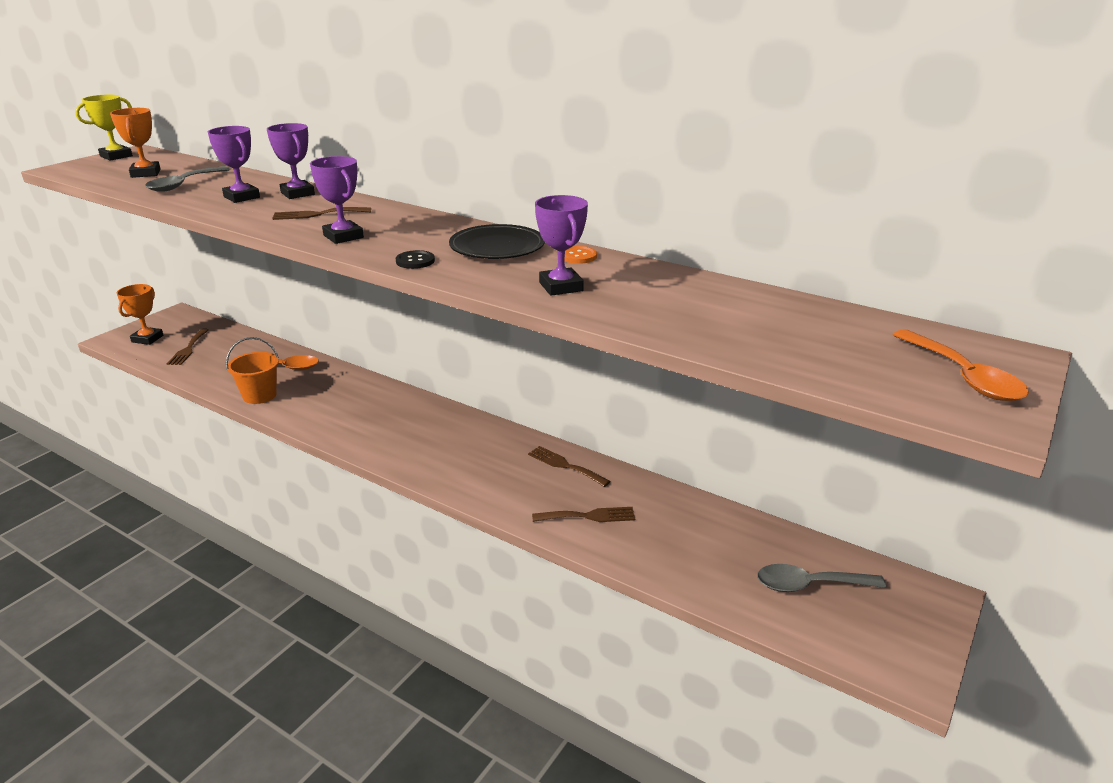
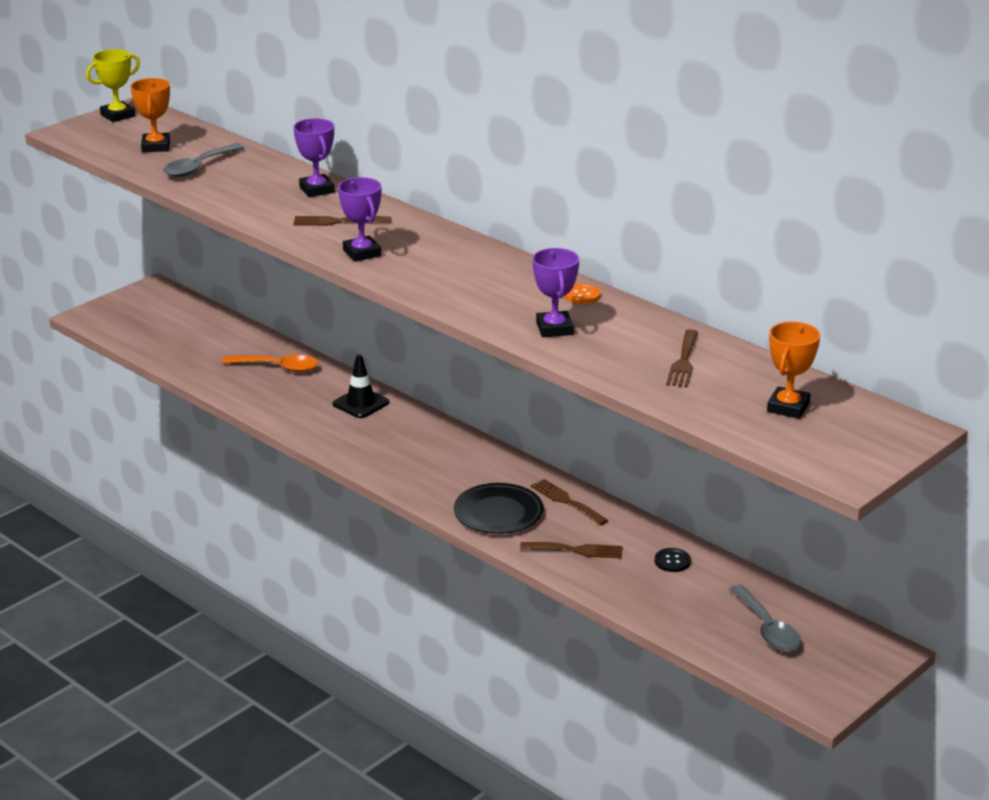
camera: 10 degrees right, 0 degrees up
(147, 339) = (125, 318): orange trophy -> orange trophy (788, 407)
(188, 349) = (172, 335): brown fork -> brown fork (683, 362)
(241, 197) = (260, 191): purple trophy -> none
(259, 395) = (253, 397): orange bucket -> none
(359, 392) = (361, 403): none -> black traffic cone
(415, 261) = (427, 289): black button -> black button (672, 561)
(497, 247) = (508, 278): black plate -> black plate (498, 513)
(809, 585) = (767, 629): grey spoon -> grey spoon turned 120 degrees counterclockwise
(963, 376) = (852, 442): orange spoon -> none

- _EXERCISE_:
In your answer, repeat all the entries exactly, but leave out the pictures.

- _OUTPUT BELOW_:
camera: 10 degrees right, 0 degrees up
(147, 339) = (125, 318): orange trophy -> orange trophy (788, 407)
(188, 349) = (172, 335): brown fork -> brown fork (683, 362)
(241, 197) = (260, 191): purple trophy -> none
(259, 395) = (253, 397): orange bucket -> none
(359, 392) = (361, 403): none -> black traffic cone
(415, 261) = (427, 289): black button -> black button (672, 561)
(497, 247) = (508, 278): black plate -> black plate (498, 513)
(809, 585) = (767, 629): grey spoon -> grey spoon turned 120 degrees counterclockwise
(963, 376) = (852, 442): orange spoon -> none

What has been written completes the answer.